# What the exercise asks
Extract, from the records beneath this instruction, each line that contains the word "battery".

# Input data
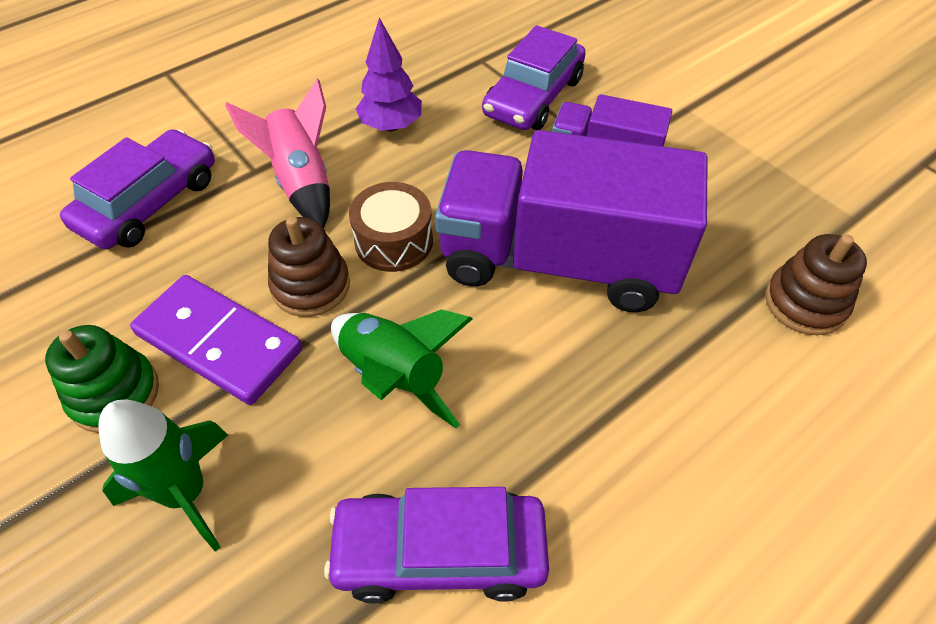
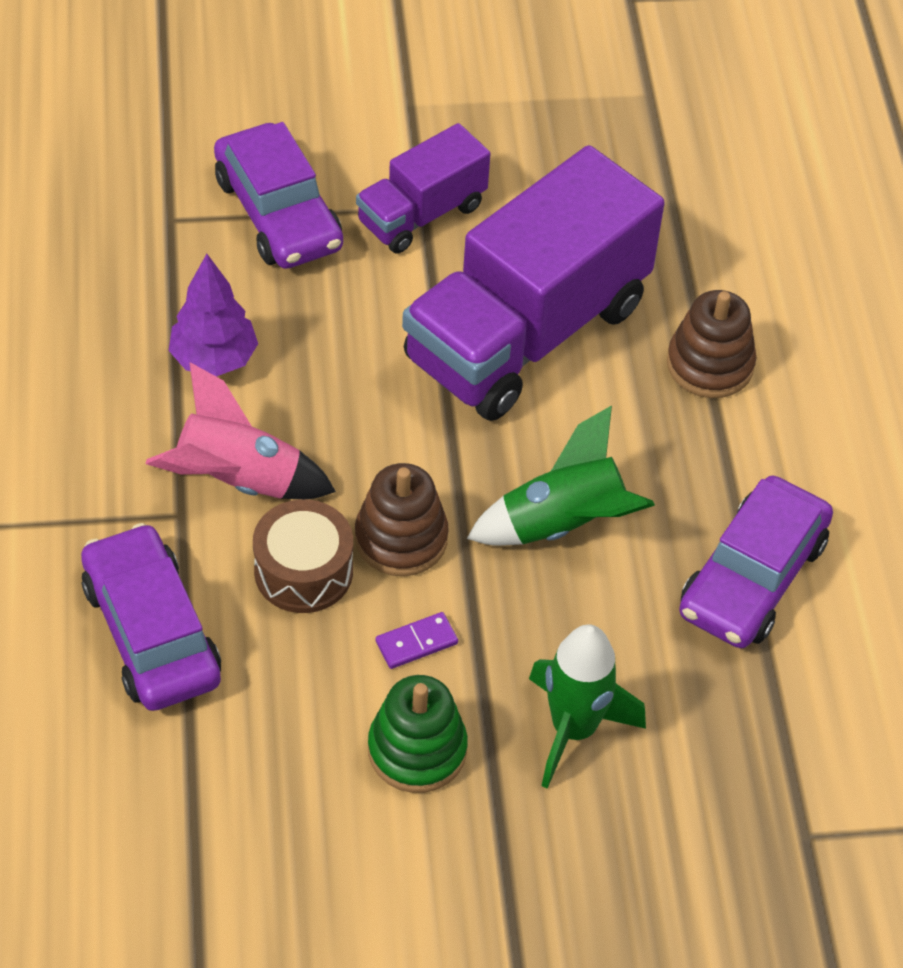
camera: 60 degrees left, 0 degrees up
(219, 342) = (416, 643): purple domino -> purple domino, size x0.41
(394, 241) = (395, 444): brown drum -> brown drum (303, 571)
(805, 303) = (708, 198): brown stacking toy -> brown stacking toy (710, 364)

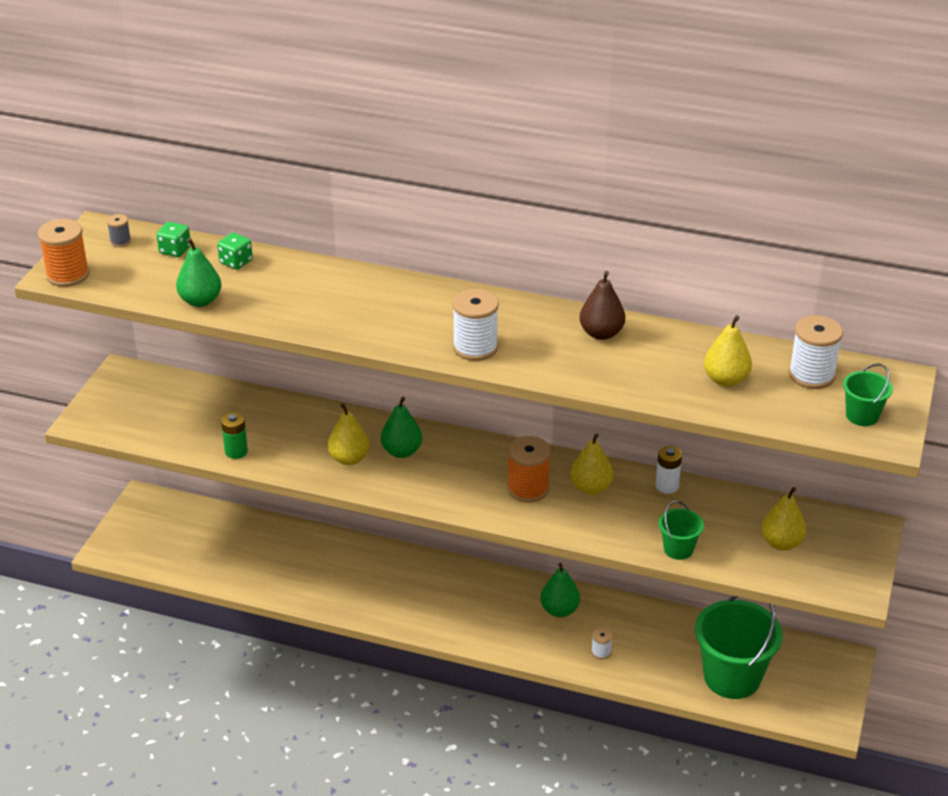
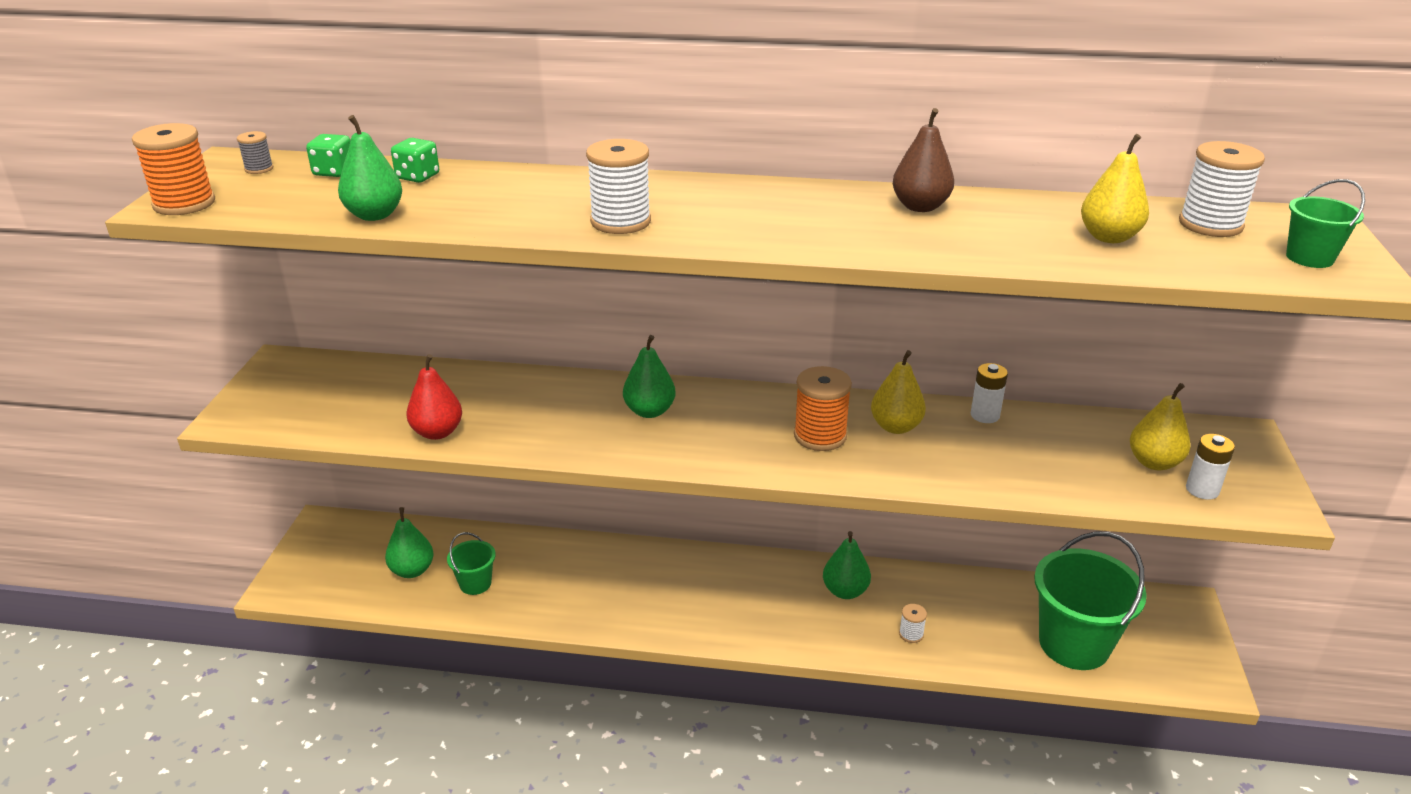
camera: 10 degrees left, 5 degrees down
(212, 548) = (412, 570): none -> green pear
(236, 451) = (437, 432): green battery -> red pear
(349, 458) = (585, 425): yellow pear -> none
(475, 347) = (765, 232): white spool -> white spool (620, 222)
(678, 549) = (1035, 483): green bucket -> green bucket (475, 583)
(806, 570) = (1202, 490): none -> white battery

# Answer for the task
(236, 451) = (437, 432): green battery -> red pear
(806, 570) = (1202, 490): none -> white battery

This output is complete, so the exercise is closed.